What the exercise asks
Copy out these entries line for line, changing nothing.

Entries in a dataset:
- - -
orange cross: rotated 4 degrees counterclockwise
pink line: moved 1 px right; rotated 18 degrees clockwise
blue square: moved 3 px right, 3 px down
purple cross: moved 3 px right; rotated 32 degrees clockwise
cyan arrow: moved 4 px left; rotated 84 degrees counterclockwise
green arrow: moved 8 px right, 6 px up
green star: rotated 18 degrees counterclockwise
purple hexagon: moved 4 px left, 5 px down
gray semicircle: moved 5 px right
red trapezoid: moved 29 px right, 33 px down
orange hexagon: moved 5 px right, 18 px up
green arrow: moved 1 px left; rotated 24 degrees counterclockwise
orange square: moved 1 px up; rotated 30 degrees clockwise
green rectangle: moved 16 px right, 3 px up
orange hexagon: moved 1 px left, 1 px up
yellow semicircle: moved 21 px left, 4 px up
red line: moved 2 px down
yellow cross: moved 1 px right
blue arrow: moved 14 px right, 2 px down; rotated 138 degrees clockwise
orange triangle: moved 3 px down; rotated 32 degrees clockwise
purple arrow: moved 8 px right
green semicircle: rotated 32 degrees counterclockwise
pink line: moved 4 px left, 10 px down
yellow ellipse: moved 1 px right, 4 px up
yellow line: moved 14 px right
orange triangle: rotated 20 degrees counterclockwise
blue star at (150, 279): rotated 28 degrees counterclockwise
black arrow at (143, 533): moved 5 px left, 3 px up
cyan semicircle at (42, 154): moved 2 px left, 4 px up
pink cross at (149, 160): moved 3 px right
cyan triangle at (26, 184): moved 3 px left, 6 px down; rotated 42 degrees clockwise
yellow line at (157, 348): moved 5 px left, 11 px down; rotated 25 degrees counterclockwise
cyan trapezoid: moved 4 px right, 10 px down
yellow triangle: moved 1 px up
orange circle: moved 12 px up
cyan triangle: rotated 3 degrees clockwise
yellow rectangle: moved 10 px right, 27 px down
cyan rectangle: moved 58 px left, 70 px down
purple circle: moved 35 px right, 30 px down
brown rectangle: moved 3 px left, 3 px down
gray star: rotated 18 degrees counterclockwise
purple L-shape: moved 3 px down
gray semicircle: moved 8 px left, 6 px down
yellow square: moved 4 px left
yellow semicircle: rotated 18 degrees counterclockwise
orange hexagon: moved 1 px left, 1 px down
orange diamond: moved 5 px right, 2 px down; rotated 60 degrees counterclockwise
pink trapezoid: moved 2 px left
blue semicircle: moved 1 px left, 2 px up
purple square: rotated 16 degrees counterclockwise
- - -
The answer
orange cross: rotated 4 degrees counterclockwise
pink line: moved 1 px right; rotated 18 degrees clockwise
blue square: moved 3 px right, 3 px down
purple cross: moved 3 px right; rotated 32 degrees clockwise
cyan arrow: moved 4 px left; rotated 84 degrees counterclockwise
green arrow: moved 8 px right, 6 px up
green star: rotated 18 degrees counterclockwise
purple hexagon: moved 4 px left, 5 px down
gray semicircle: moved 5 px right
red trapezoid: moved 29 px right, 33 px down
orange hexagon: moved 5 px right, 18 px up
green arrow: moved 1 px left; rotated 24 degrees counterclockwise
orange square: moved 1 px up; rotated 30 degrees clockwise
green rectangle: moved 16 px right, 3 px up
orange hexagon: moved 1 px left, 1 px up
yellow semicircle: moved 21 px left, 4 px up
red line: moved 2 px down
yellow cross: moved 1 px right
blue arrow: moved 14 px right, 2 px down; rotated 138 degrees clockwise
orange triangle: moved 3 px down; rotated 32 degrees clockwise
purple arrow: moved 8 px right
green semicircle: rotated 32 degrees counterclockwise
pink line: moved 4 px left, 10 px down
yellow ellipse: moved 1 px right, 4 px up
yellow line: moved 14 px right
orange triangle: rotated 20 degrees counterclockwise
blue star at (150, 279): rotated 28 degrees counterclockwise
black arrow at (143, 533): moved 5 px left, 3 px up
cyan semicircle at (42, 154): moved 2 px left, 4 px up
pink cross at (149, 160): moved 3 px right
cyan triangle at (26, 184): moved 3 px left, 6 px down; rotated 42 degrees clockwise
yellow line at (157, 348): moved 5 px left, 11 px down; rotated 25 degrees counterclockwise
cyan trapezoid: moved 4 px right, 10 px down
yellow triangle: moved 1 px up
orange circle: moved 12 px up
cyan triangle: rotated 3 degrees clockwise
yellow rectangle: moved 10 px right, 27 px down
cyan rectangle: moved 58 px left, 70 px down
purple circle: moved 35 px right, 30 px down
brown rectangle: moved 3 px left, 3 px down
gray star: rotated 18 degrees counterclockwise
purple L-shape: moved 3 px down
gray semicircle: moved 8 px left, 6 px down
yellow square: moved 4 px left
yellow semicircle: rotated 18 degrees counterclockwise
orange hexagon: moved 1 px left, 1 px down
orange diamond: moved 5 px right, 2 px down; rotated 60 degrees counterclockwise
pink trapezoid: moved 2 px left
blue semicircle: moved 1 px left, 2 px up
purple square: rotated 16 degrees counterclockwise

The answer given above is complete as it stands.